--- TASK TO CARRY OUT ---
In the records below, find the line containing "Enumerate all objects", then reproduce that line and every one after it to the end, exactly and alone.

--- DATASET ---
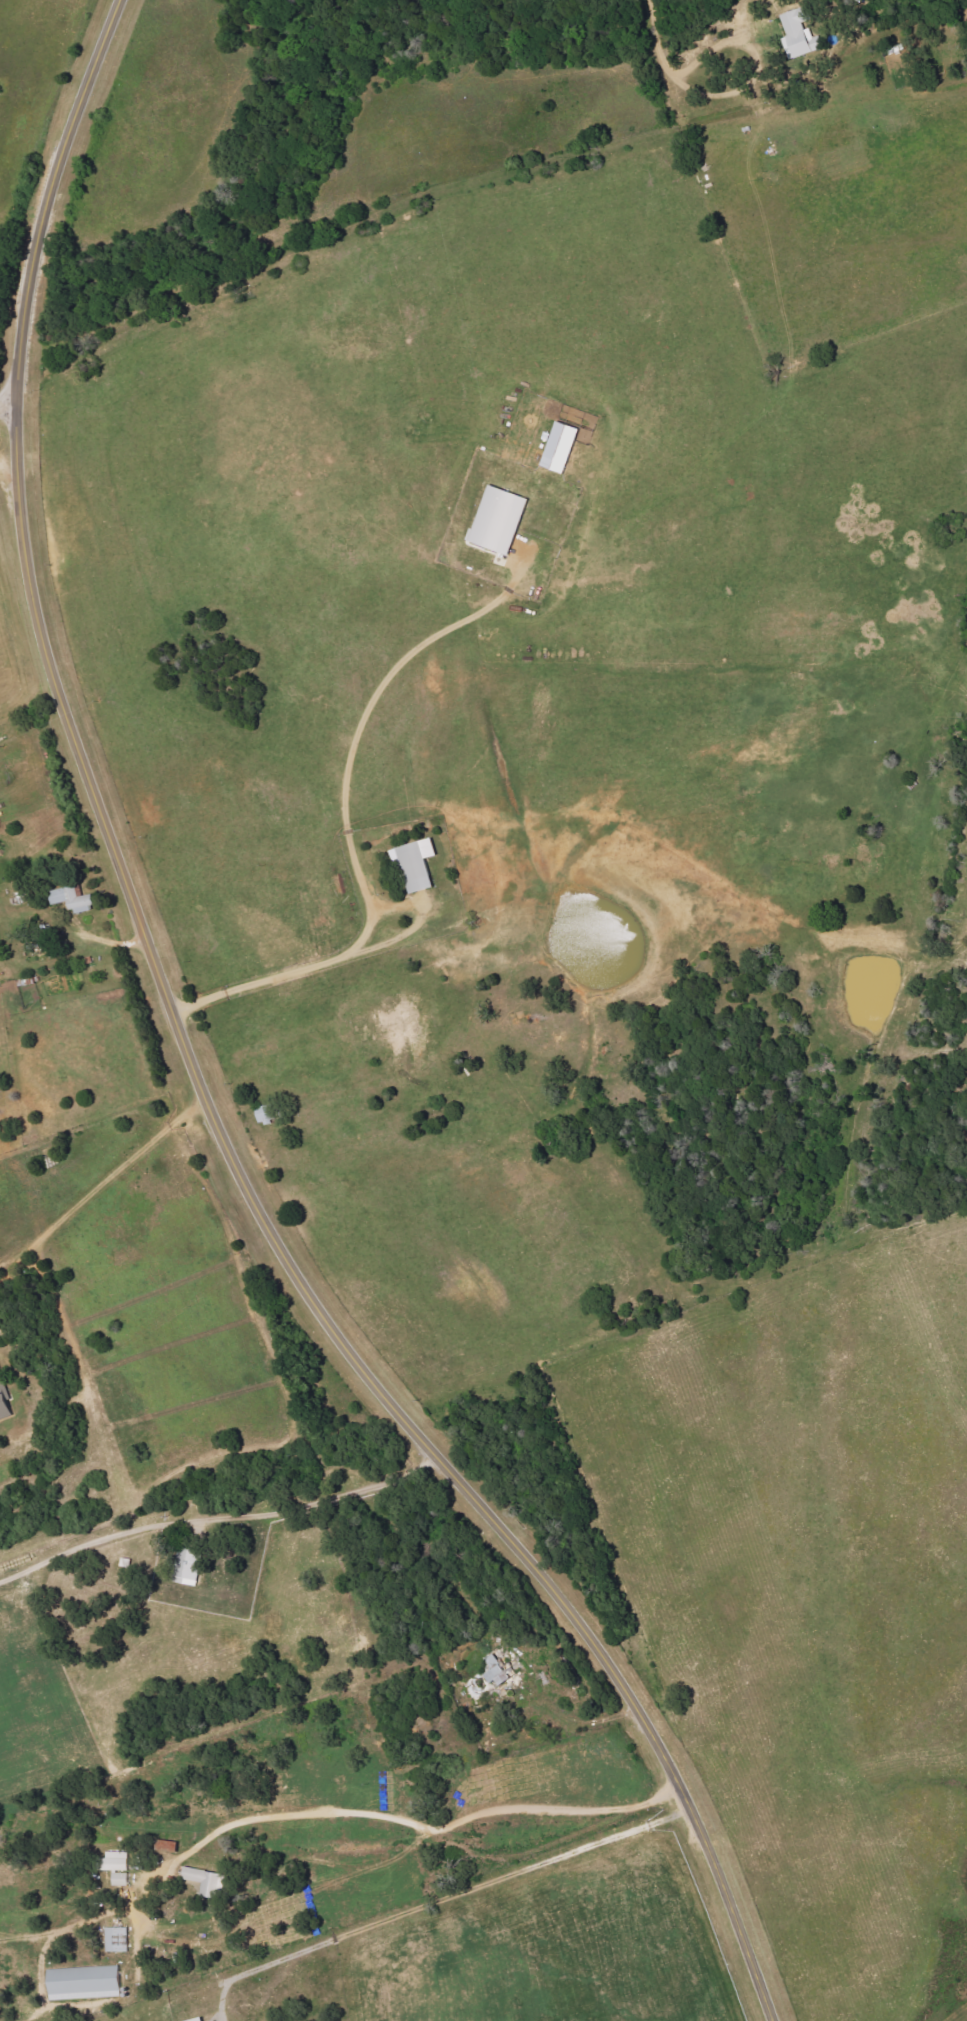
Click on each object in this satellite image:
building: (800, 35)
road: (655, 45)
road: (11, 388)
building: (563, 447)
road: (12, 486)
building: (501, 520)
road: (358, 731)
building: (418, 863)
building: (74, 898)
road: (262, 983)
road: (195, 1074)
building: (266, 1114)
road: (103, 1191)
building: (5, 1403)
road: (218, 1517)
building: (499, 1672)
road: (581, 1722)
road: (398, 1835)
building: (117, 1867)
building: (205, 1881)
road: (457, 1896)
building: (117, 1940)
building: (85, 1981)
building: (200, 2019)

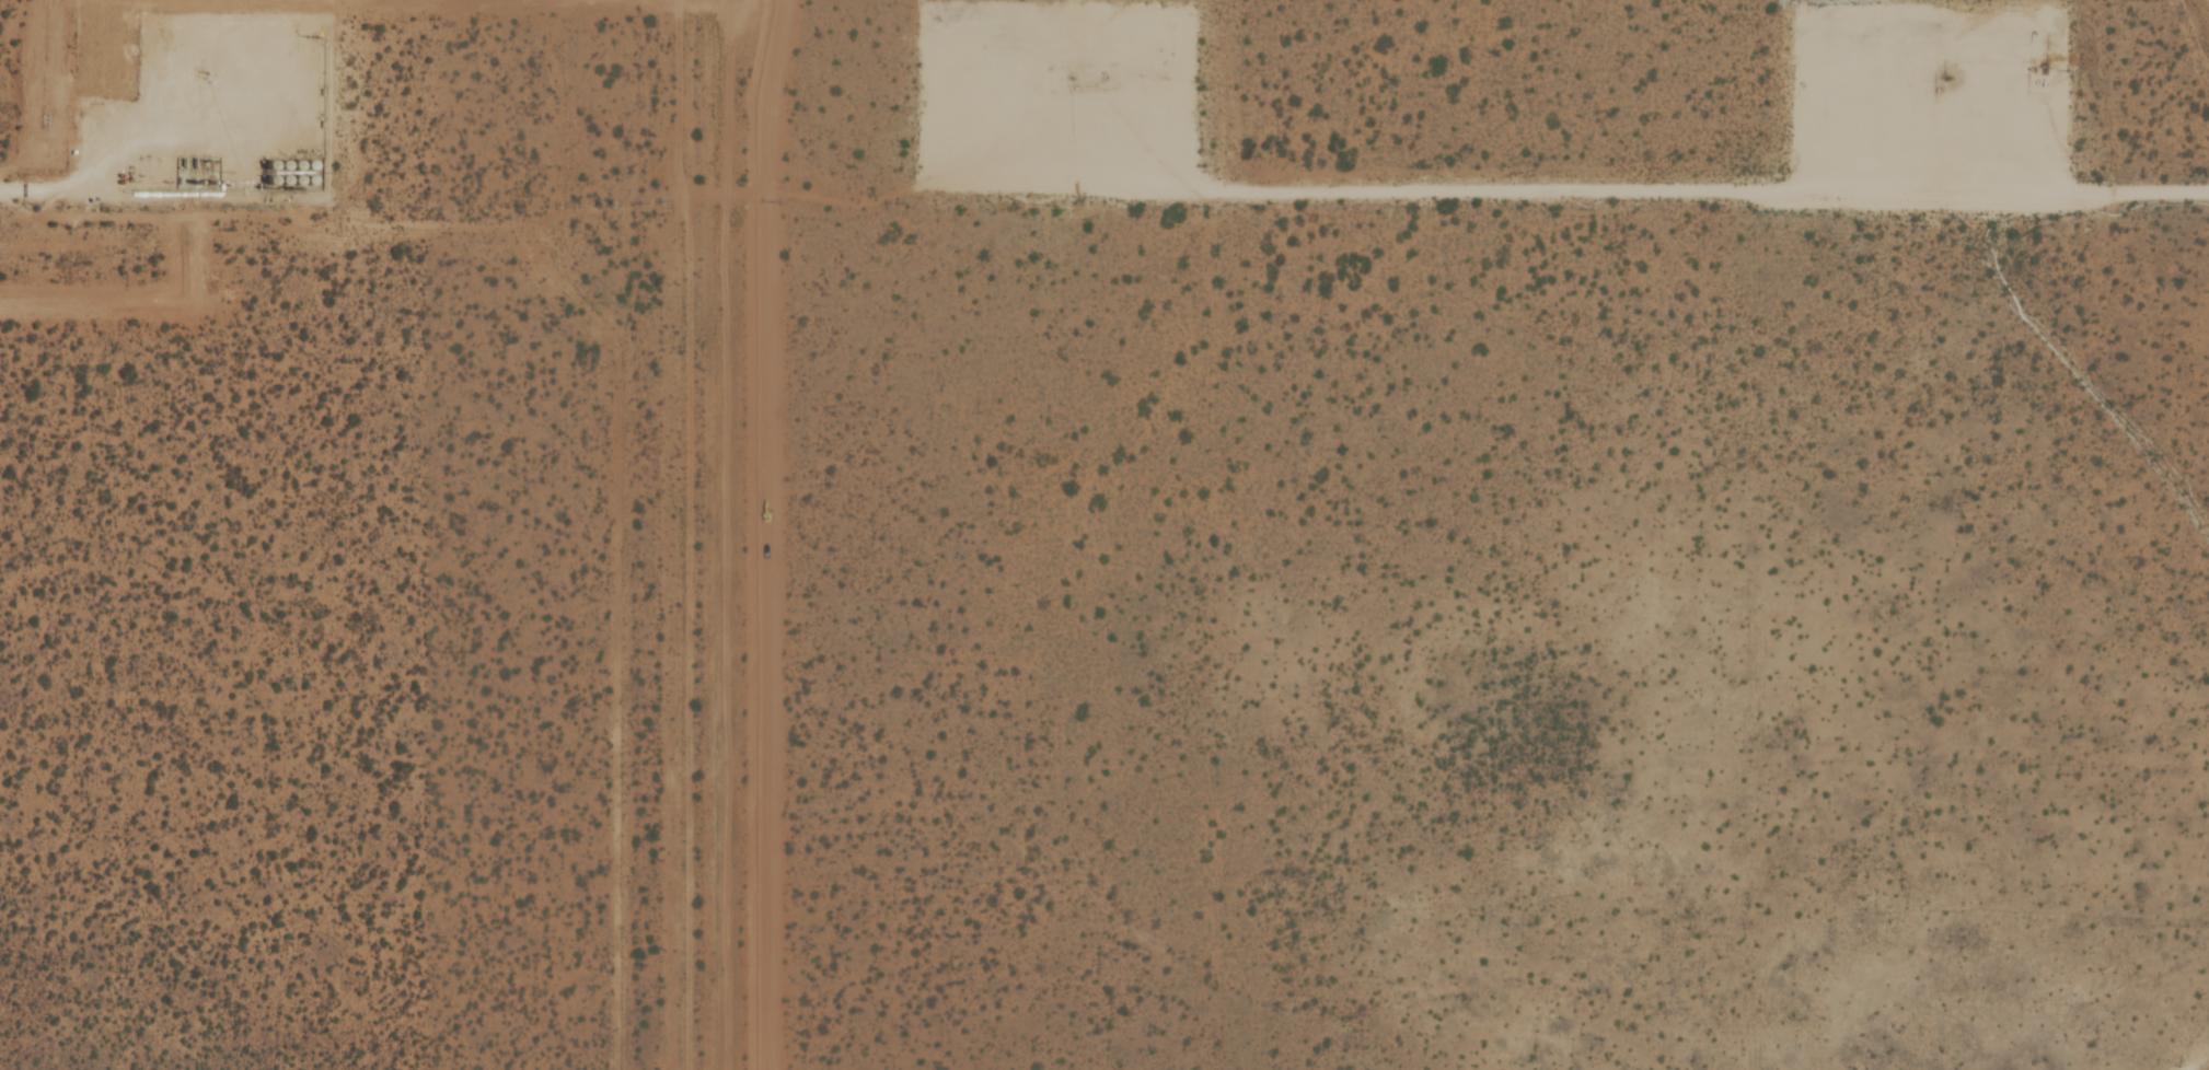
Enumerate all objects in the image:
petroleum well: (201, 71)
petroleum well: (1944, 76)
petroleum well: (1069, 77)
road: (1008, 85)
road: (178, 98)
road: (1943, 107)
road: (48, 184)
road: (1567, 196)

--- RESULT OF THIS EXERCISE ---
Enumerate all objects in the image:
petroleum well: (201, 71)
petroleum well: (1944, 76)
petroleum well: (1069, 77)
road: (1008, 85)
road: (178, 98)
road: (1943, 107)
road: (48, 184)
road: (1567, 196)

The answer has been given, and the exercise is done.